__WRITTEN TASK__.
Your copy runs from the line containing "orange 1x2 brick [441,184,560,290] -> none" through the last line of the listing, both included. Restate those lines word for word and leave out pictures.

__PROVIDED MATERIAL__.
Content starts

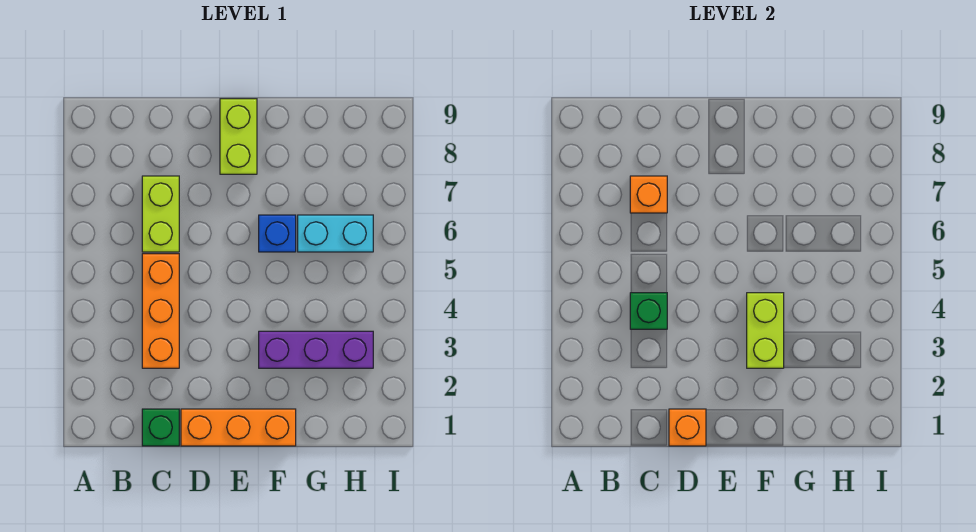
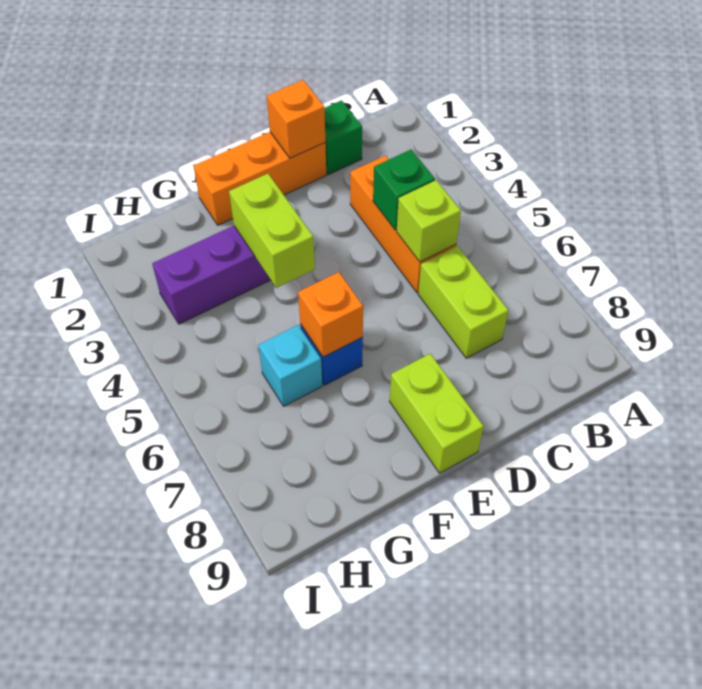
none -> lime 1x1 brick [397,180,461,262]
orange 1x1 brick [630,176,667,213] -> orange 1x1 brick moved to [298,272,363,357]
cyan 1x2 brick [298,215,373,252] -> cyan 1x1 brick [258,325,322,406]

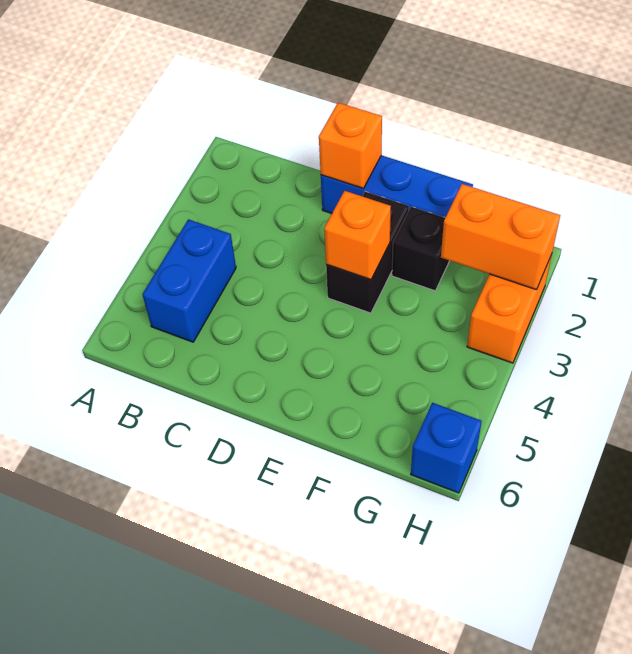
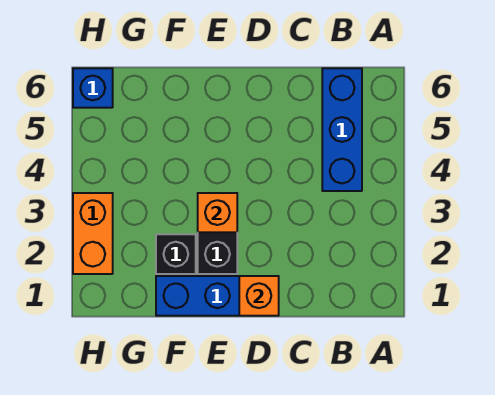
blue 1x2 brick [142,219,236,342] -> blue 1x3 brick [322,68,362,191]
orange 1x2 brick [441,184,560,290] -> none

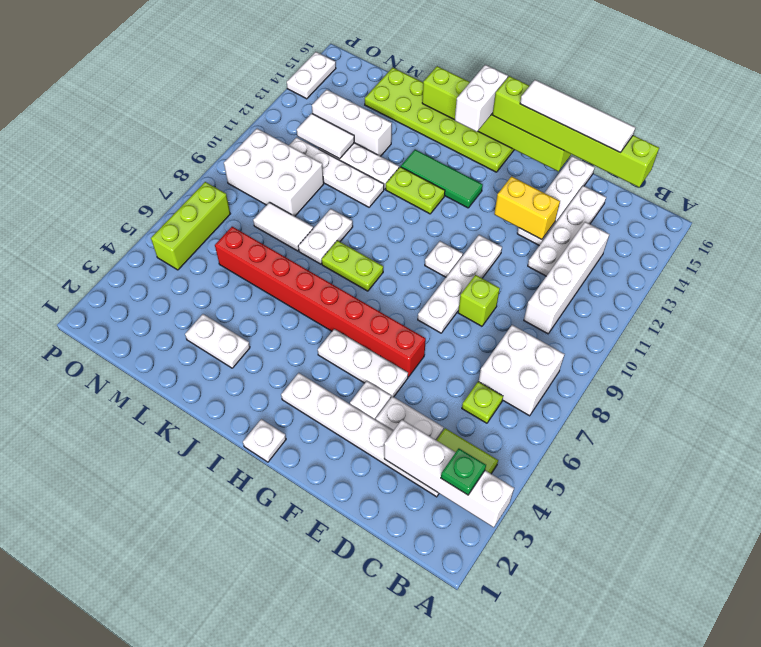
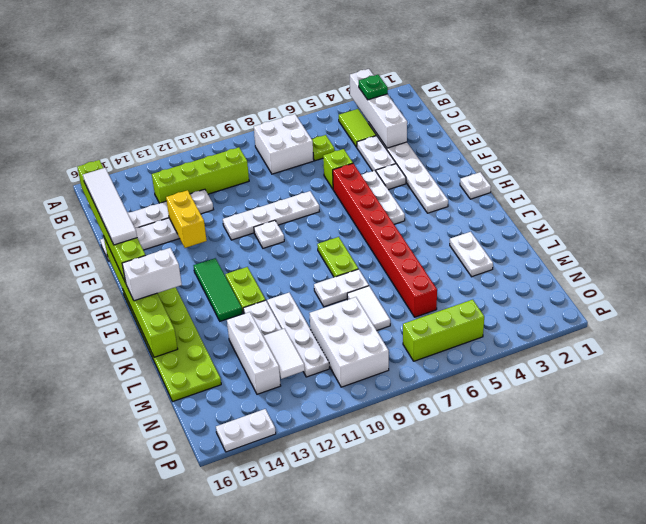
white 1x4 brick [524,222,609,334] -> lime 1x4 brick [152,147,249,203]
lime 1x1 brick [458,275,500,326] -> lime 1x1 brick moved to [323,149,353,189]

Content ends

__TASK RESULT__.
orange 1x2 brick [441,184,560,290] -> none

white 1x4 brick [524,222,609,334] -> lime 1x4 brick [152,147,249,203]
lime 1x1 brick [458,275,500,326] -> lime 1x1 brick moved to [323,149,353,189]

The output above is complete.